◆ **WHAT TO WORK ON**
For each line in the data below that has the word "capsule", copy that line.

◆ **DATASET ENTRIES**

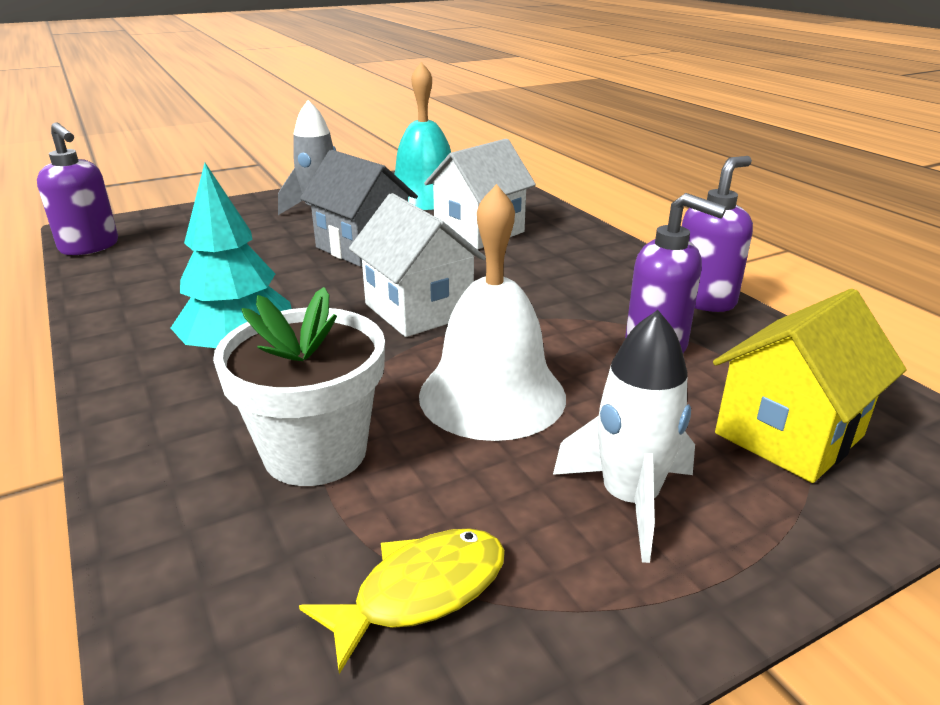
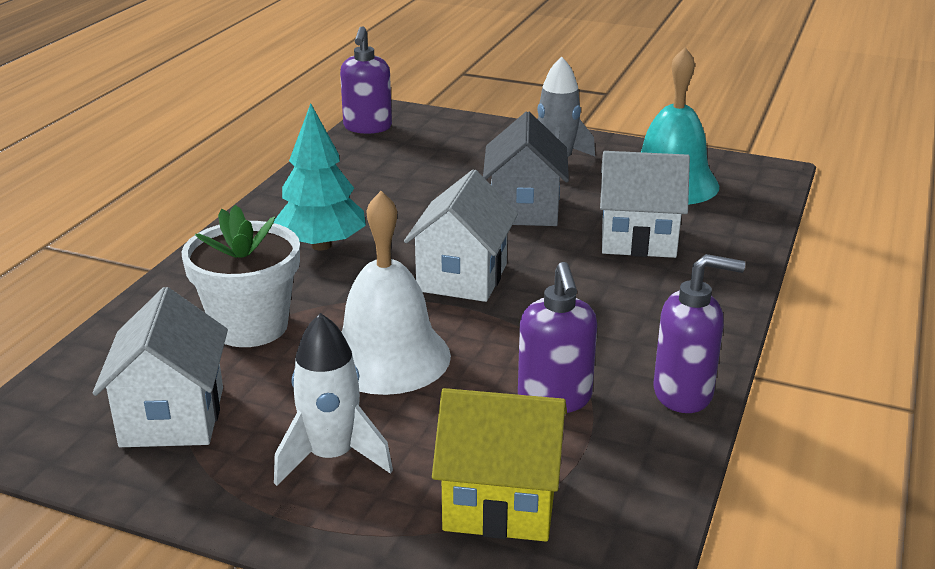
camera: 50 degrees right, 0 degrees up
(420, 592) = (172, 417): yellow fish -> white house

--

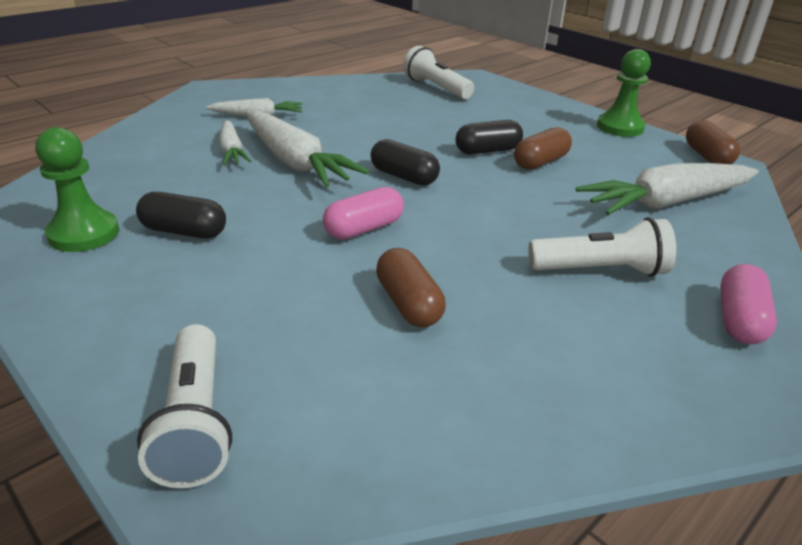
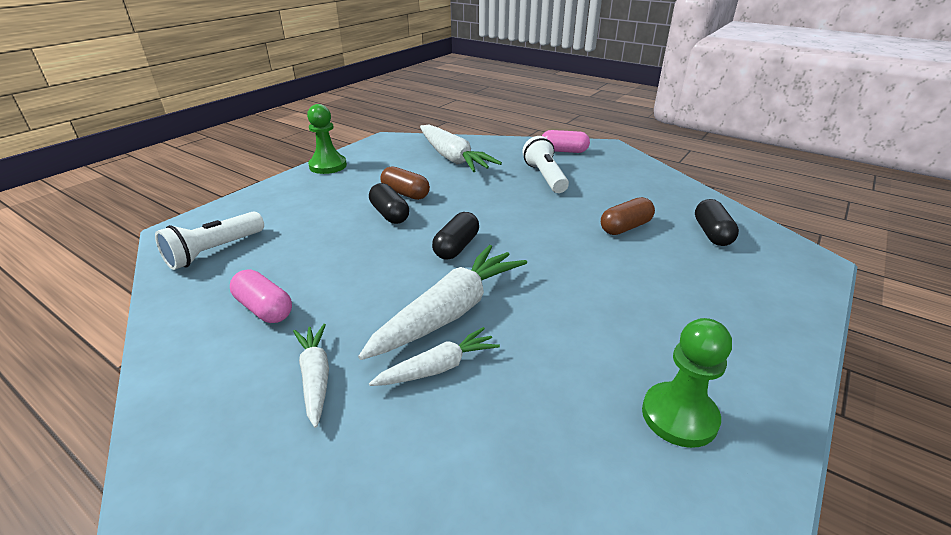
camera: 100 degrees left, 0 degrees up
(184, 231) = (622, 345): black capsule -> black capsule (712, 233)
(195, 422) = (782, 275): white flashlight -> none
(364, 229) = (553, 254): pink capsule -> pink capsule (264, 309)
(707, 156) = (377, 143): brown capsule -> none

◆ **TASK OUTPUT**
(184, 231) = (622, 345): black capsule -> black capsule (712, 233)
(364, 229) = (553, 254): pink capsule -> pink capsule (264, 309)
(707, 156) = (377, 143): brown capsule -> none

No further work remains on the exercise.